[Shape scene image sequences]

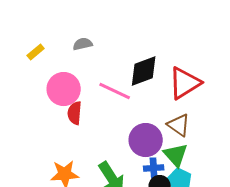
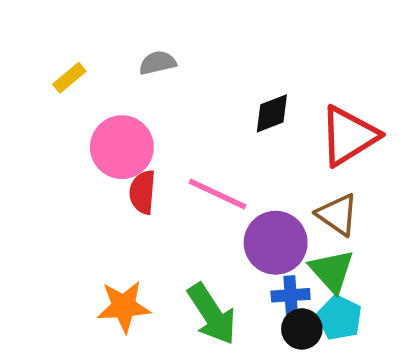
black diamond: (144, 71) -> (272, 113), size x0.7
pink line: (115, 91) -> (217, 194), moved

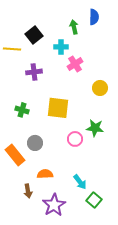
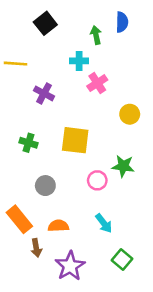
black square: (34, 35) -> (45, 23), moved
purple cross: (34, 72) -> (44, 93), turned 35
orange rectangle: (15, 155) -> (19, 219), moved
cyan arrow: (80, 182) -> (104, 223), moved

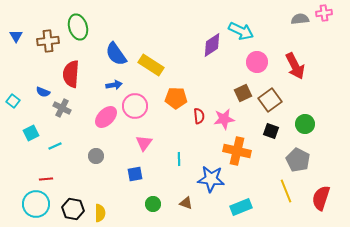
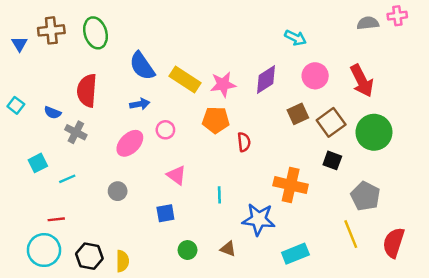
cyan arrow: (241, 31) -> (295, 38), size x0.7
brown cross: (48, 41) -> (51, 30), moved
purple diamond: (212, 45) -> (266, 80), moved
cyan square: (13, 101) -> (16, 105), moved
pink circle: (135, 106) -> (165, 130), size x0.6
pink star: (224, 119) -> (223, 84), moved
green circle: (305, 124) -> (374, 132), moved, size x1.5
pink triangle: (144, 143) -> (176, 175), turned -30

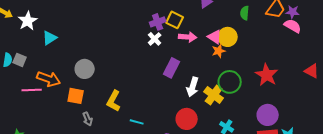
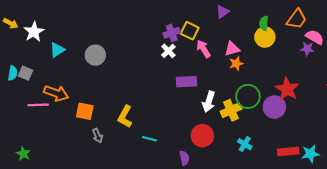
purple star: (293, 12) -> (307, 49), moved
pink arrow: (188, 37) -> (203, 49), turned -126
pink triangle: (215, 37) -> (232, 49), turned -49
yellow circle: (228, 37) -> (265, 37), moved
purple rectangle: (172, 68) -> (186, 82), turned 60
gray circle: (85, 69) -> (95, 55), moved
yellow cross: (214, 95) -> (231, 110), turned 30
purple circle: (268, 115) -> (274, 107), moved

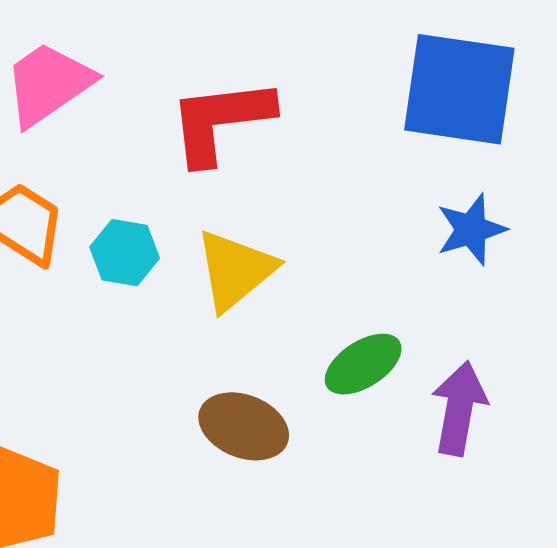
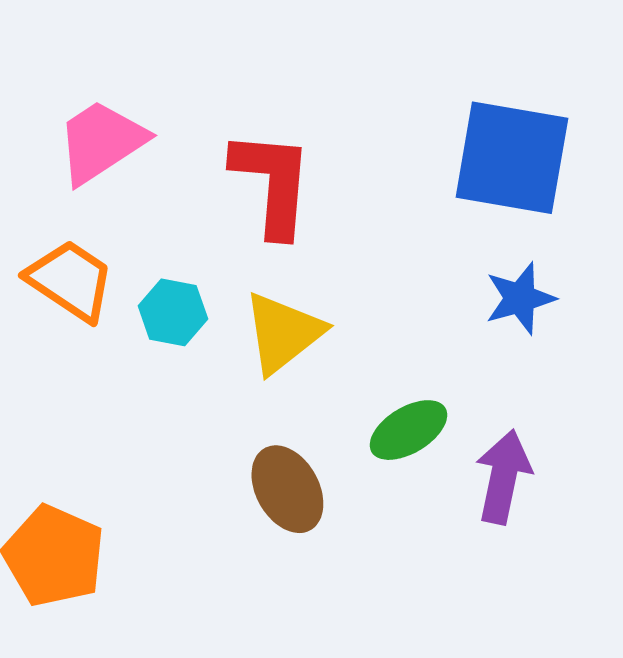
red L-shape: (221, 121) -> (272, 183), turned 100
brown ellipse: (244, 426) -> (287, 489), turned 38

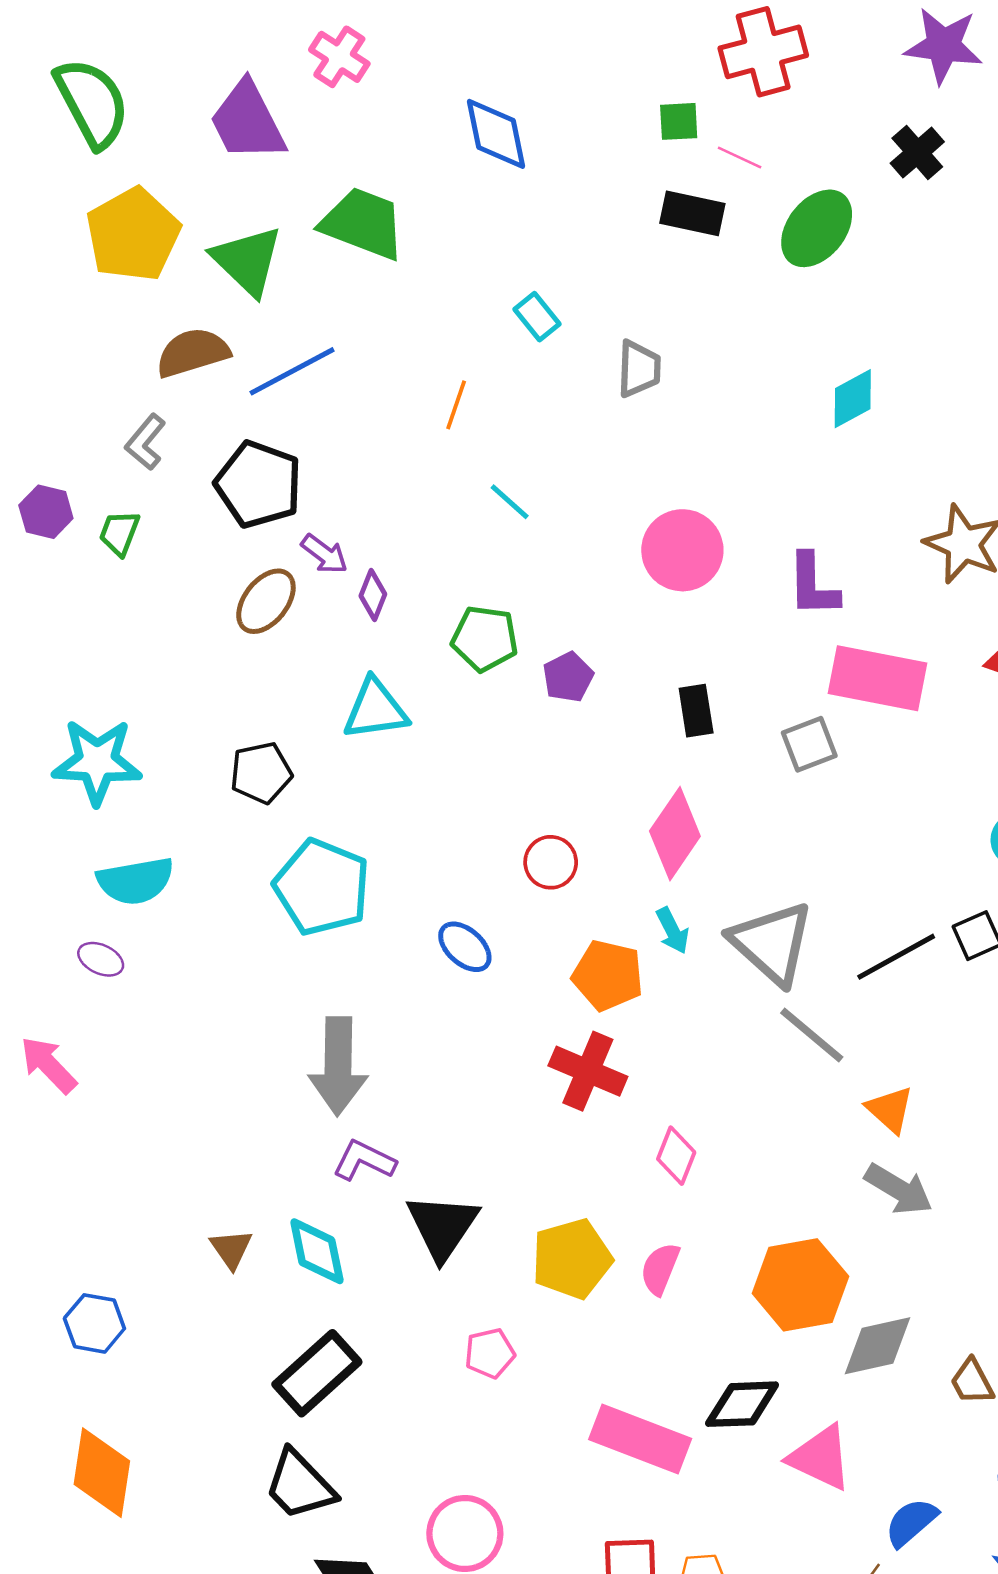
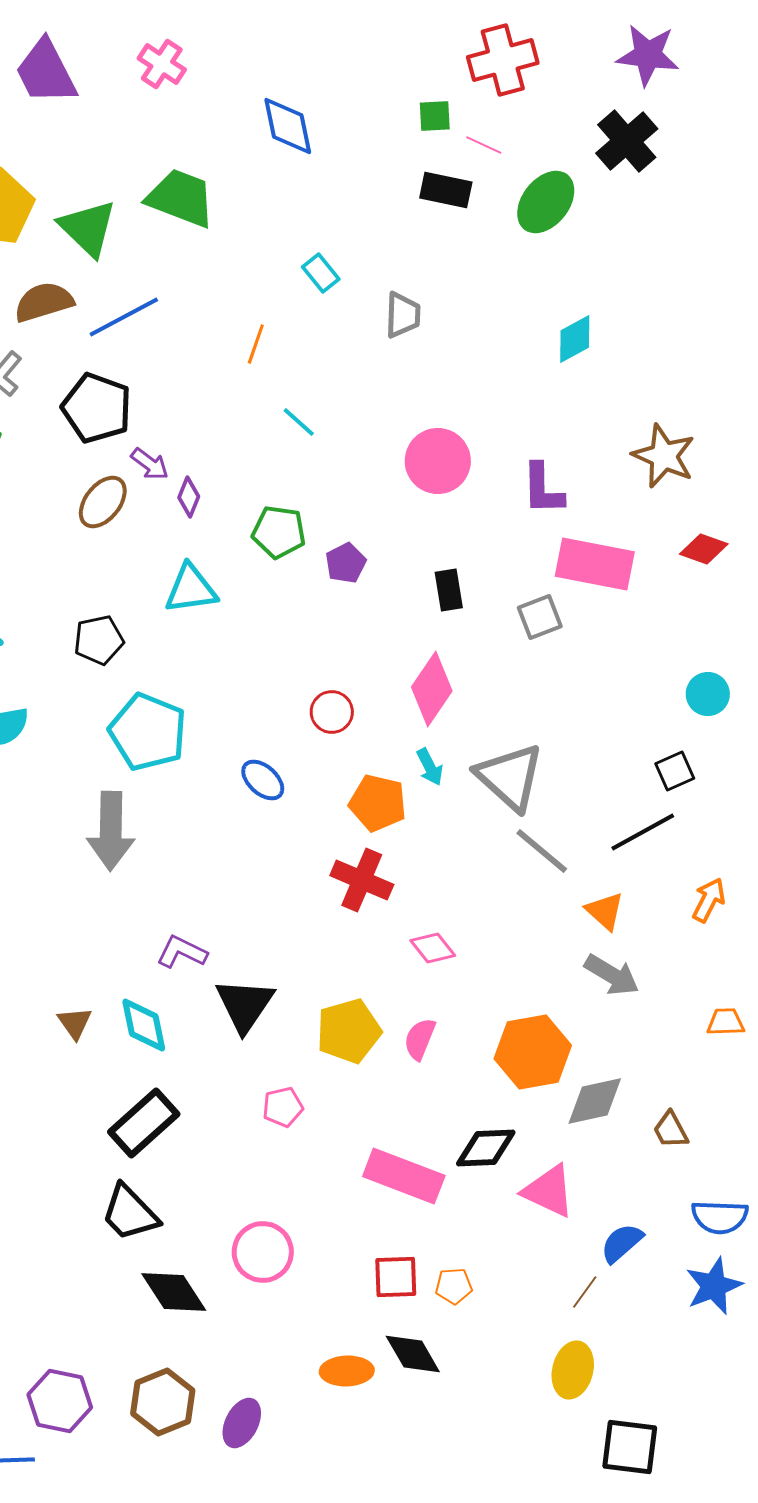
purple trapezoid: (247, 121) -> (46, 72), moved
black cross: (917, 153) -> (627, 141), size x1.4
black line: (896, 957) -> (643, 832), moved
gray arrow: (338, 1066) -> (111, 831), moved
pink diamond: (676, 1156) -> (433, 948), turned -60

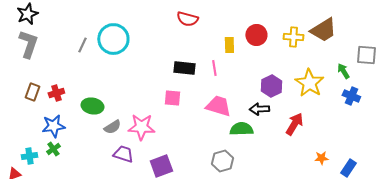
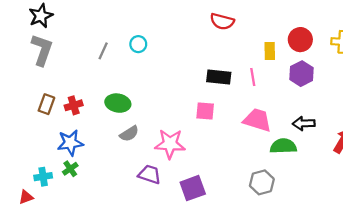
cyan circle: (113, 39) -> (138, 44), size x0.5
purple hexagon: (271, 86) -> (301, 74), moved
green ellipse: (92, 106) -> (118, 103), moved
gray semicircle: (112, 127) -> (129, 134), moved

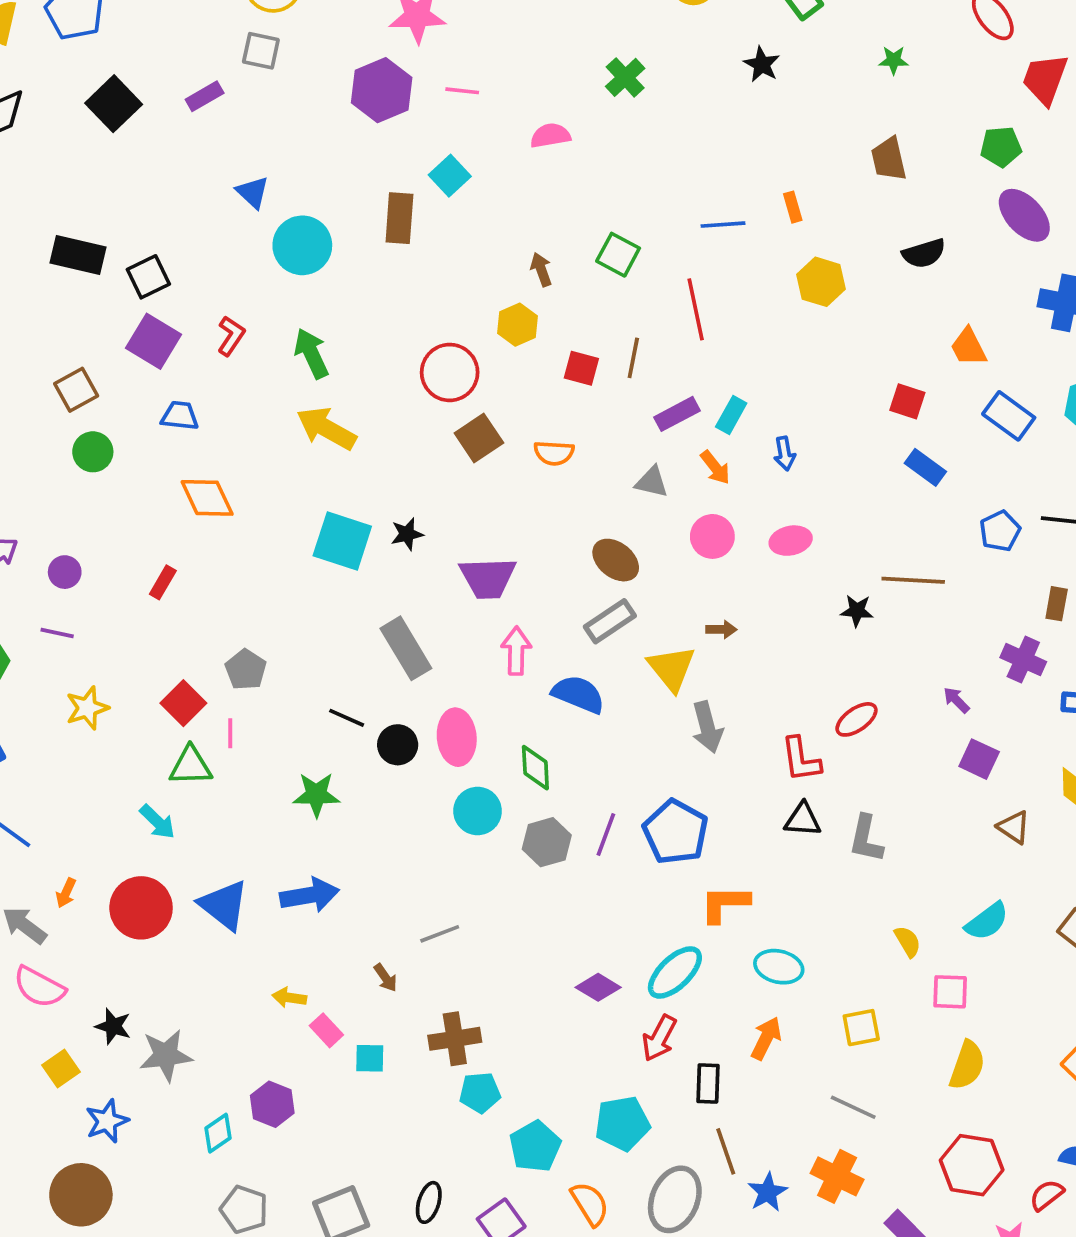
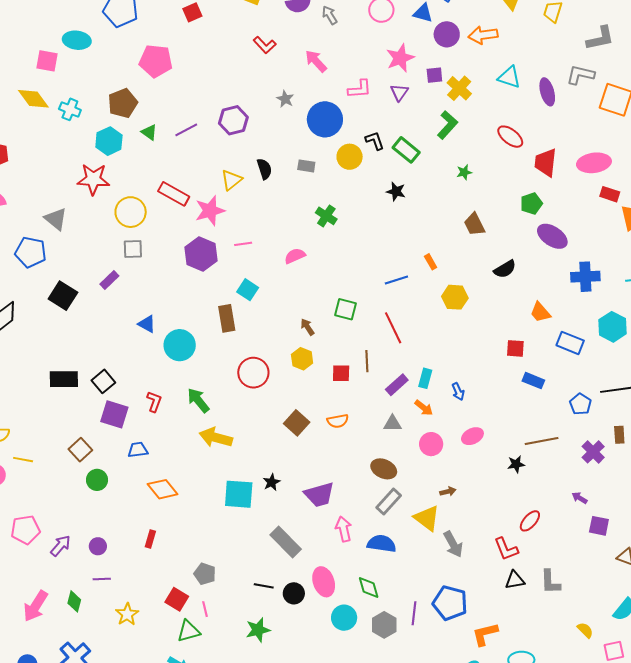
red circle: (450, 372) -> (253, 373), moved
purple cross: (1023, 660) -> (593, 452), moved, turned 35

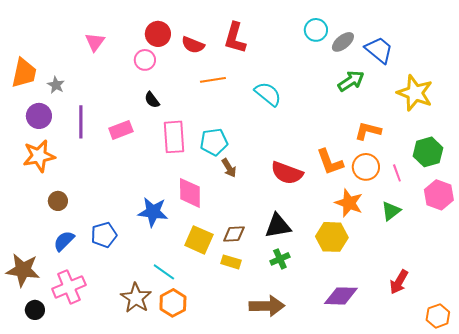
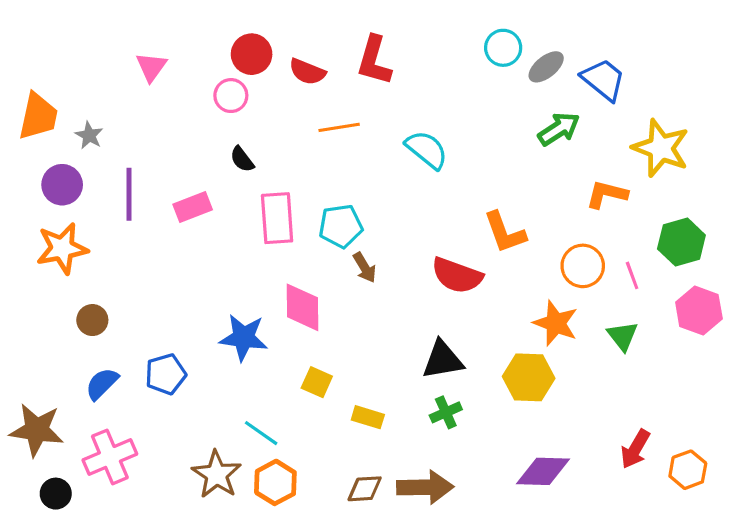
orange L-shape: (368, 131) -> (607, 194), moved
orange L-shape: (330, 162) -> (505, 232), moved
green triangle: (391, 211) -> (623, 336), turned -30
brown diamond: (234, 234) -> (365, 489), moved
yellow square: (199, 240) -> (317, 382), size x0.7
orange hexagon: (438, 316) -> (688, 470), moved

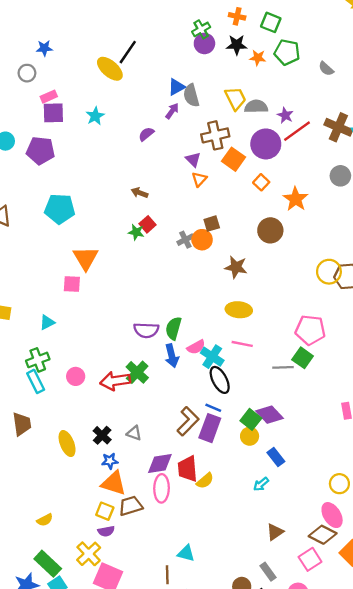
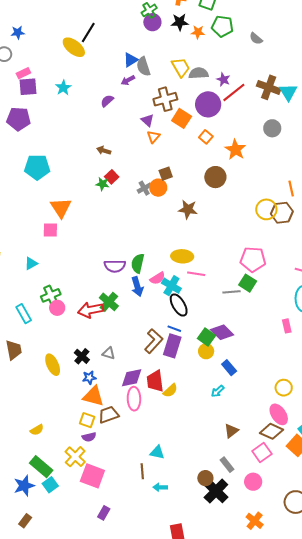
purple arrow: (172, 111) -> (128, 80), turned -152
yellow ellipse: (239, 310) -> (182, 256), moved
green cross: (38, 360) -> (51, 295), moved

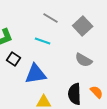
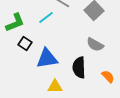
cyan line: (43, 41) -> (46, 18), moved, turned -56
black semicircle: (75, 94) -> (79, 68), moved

Brief:
Write out exactly the lines from the one containing "orange L-shape: (330, 162)" to the last line of the records above, both included, and leave out any pictures.

Result for this exercise:
orange L-shape: (330, 162) -> (505, 232), moved
green triangle: (391, 211) -> (623, 336), turned -30
brown diamond: (234, 234) -> (365, 489), moved
yellow square: (199, 240) -> (317, 382), size x0.7
orange hexagon: (438, 316) -> (688, 470), moved

purple arrow: (172, 111) -> (128, 80), turned -152
yellow ellipse: (239, 310) -> (182, 256), moved
green cross: (38, 360) -> (51, 295), moved

cyan line: (43, 41) -> (46, 18), moved, turned -56
black semicircle: (75, 94) -> (79, 68), moved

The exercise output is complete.